TASK DETAILS
Copy the listing below verbatim, preserving every line and character.

---- DATA SHOWN

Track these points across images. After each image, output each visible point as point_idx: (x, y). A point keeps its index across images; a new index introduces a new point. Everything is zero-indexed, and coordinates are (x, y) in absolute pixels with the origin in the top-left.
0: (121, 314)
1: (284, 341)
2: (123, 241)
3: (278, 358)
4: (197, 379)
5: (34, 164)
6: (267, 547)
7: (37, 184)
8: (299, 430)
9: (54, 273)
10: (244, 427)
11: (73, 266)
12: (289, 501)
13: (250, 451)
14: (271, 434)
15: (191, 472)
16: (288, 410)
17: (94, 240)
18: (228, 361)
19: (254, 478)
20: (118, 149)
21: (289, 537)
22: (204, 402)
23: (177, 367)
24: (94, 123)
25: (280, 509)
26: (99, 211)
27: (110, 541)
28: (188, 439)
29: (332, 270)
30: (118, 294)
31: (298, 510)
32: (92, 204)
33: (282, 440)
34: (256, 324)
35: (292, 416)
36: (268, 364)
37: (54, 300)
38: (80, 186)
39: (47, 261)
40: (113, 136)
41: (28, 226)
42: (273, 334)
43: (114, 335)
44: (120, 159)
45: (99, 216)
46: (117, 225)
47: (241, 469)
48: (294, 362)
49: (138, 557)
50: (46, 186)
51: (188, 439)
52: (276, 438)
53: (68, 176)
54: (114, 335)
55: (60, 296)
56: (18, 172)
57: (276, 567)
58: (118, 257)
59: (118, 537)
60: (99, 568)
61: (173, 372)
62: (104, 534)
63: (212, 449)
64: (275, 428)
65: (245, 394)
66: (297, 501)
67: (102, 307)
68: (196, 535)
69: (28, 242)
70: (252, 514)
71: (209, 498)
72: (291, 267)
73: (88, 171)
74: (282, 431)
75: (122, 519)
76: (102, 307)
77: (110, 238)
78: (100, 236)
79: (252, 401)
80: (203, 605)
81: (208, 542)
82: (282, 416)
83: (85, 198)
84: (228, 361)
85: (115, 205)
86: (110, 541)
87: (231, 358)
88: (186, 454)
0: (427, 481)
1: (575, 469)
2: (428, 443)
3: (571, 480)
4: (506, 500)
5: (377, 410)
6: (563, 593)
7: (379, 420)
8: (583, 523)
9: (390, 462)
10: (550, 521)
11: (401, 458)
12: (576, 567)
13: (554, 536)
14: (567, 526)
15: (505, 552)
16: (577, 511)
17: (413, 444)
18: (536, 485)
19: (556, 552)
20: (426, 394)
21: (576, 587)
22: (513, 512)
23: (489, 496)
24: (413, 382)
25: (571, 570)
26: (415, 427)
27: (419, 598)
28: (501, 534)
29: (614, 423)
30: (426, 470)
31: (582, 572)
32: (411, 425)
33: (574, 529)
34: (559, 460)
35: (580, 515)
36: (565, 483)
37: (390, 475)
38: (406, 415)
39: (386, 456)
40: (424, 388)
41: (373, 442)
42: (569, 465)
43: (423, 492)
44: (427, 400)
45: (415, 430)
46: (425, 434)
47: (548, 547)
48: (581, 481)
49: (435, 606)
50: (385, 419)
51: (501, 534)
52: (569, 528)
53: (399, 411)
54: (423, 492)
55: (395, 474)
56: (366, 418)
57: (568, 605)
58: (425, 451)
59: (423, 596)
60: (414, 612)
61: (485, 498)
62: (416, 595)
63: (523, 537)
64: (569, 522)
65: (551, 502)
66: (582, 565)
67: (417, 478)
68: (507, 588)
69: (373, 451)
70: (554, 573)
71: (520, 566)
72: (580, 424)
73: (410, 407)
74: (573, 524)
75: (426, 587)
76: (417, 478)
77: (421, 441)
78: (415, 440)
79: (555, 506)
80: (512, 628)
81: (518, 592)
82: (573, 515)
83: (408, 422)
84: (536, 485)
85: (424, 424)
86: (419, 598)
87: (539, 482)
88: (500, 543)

--------

THE COMPLETED TASK
Track these points across images. After each image, output each visible point as point_idx: (x, y). A point keeps its index across images; a new index introduces a new point. Everything is zero-indexed, and coordinates are (x, y) in absolute pixels with the origin in the top-left.
0: (121, 314)
1: (284, 341)
2: (123, 241)
3: (278, 358)
4: (197, 379)
5: (34, 164)
6: (267, 547)
7: (37, 184)
8: (299, 430)
9: (54, 273)
10: (244, 427)
11: (73, 266)
12: (289, 501)
13: (250, 451)
14: (271, 434)
15: (191, 472)
16: (288, 410)
17: (94, 240)
18: (228, 361)
19: (254, 478)
20: (118, 149)
21: (289, 537)
22: (204, 402)
23: (177, 367)
24: (94, 123)
25: (280, 509)
26: (99, 211)
27: (110, 541)
28: (188, 439)
29: (332, 270)
30: (118, 294)
31: (298, 510)
32: (92, 204)
33: (282, 440)
34: (256, 324)
35: (292, 416)
36: (268, 364)
37: (54, 300)
38: (80, 186)
39: (47, 261)
40: (113, 136)
41: (28, 226)
42: (273, 334)
43: (114, 335)
44: (120, 159)
45: (99, 216)
46: (117, 225)
47: (241, 469)
48: (294, 362)
49: (138, 557)
50: (46, 186)
51: (188, 439)
52: (276, 438)
53: (68, 176)
54: (114, 335)
55: (60, 296)
56: (18, 172)
57: (276, 567)
58: (118, 257)
59: (118, 537)
60: (99, 568)
61: (173, 372)
62: (104, 534)
63: (212, 449)
64: (275, 428)
65: (245, 394)
66: (297, 501)
67: (102, 307)
68: (196, 535)
69: (28, 242)
70: (252, 514)
71: (209, 498)
72: (291, 267)
73: (88, 171)
74: (282, 431)
75: (122, 519)
76: (102, 307)
77: (110, 238)
78: (100, 236)
79: (252, 401)
80: (203, 605)
81: (208, 542)
82: (282, 416)
83: (85, 198)
84: (228, 361)
85: (115, 205)
86: (110, 541)
87: (231, 358)
88: (186, 454)
0: (427, 481)
1: (575, 469)
2: (428, 443)
3: (571, 480)
4: (506, 500)
5: (377, 410)
6: (563, 593)
7: (379, 420)
8: (583, 523)
9: (390, 462)
10: (550, 521)
11: (401, 458)
12: (576, 567)
13: (554, 536)
14: (567, 526)
15: (505, 552)
16: (577, 511)
17: (413, 444)
18: (536, 485)
19: (556, 552)
20: (426, 394)
21: (576, 587)
22: (513, 512)
23: (489, 496)
24: (413, 382)
25: (571, 570)
26: (415, 427)
27: (419, 598)
28: (501, 534)
29: (614, 423)
30: (426, 470)
31: (582, 572)
32: (411, 425)
33: (574, 529)
34: (559, 460)
35: (580, 515)
36: (565, 483)
37: (390, 475)
38: (406, 415)
39: (386, 456)
40: (424, 388)
41: (373, 442)
42: (569, 465)
43: (423, 492)
44: (427, 400)
45: (415, 430)
46: (425, 434)
47: (548, 547)
48: (581, 481)
49: (435, 606)
50: (385, 419)
51: (501, 534)
52: (569, 528)
53: (399, 411)
54: (423, 492)
55: (395, 474)
56: (366, 418)
57: (568, 605)
58: (425, 451)
59: (423, 596)
60: (414, 612)
61: (485, 498)
62: (416, 595)
63: (523, 537)
64: (569, 522)
65: (551, 502)
66: (582, 565)
67: (417, 478)
68: (507, 588)
69: (373, 451)
70: (554, 573)
71: (520, 566)
72: (580, 424)
73: (410, 407)
74: (573, 524)
75: (426, 587)
76: (417, 478)
77: (421, 441)
78: (415, 440)
79: (555, 506)
80: (512, 628)
81: (518, 592)
82: (573, 515)
83: (408, 422)
84: (536, 485)
85: (424, 424)
86: (419, 598)
87: (539, 482)
88: (500, 543)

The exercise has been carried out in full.